- [Source data]:
┌──

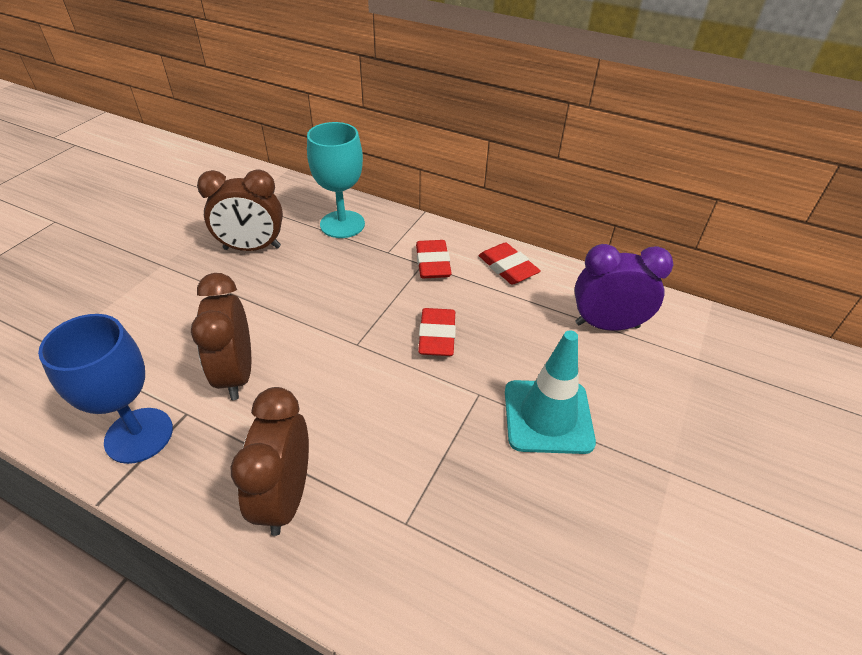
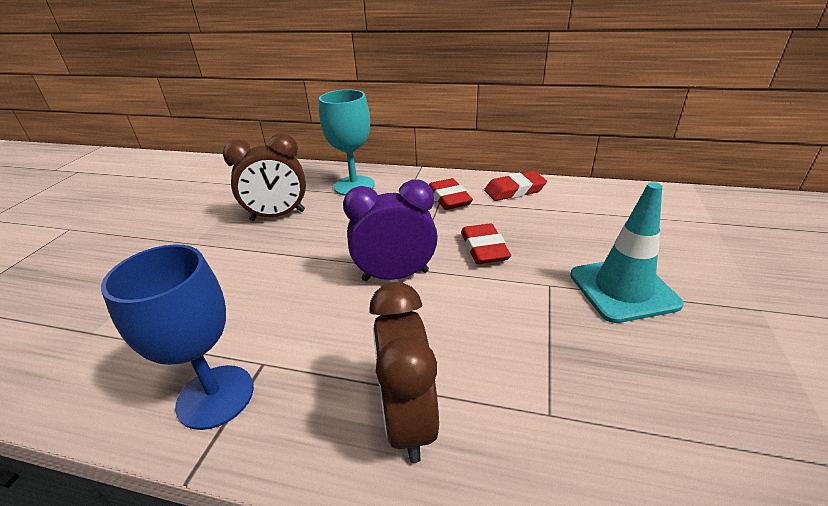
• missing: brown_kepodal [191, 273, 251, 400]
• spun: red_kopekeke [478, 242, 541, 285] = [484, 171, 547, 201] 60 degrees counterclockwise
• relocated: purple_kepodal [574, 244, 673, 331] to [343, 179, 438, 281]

└──

- [Exercise objective]: Leave the images out. Set down all of the material above exactly.

- [Completed exercise]:
• missing: brown_kepodal [191, 273, 251, 400]
• spun: red_kopekeke [478, 242, 541, 285] = [484, 171, 547, 201] 60 degrees counterclockwise
• relocated: purple_kepodal [574, 244, 673, 331] to [343, 179, 438, 281]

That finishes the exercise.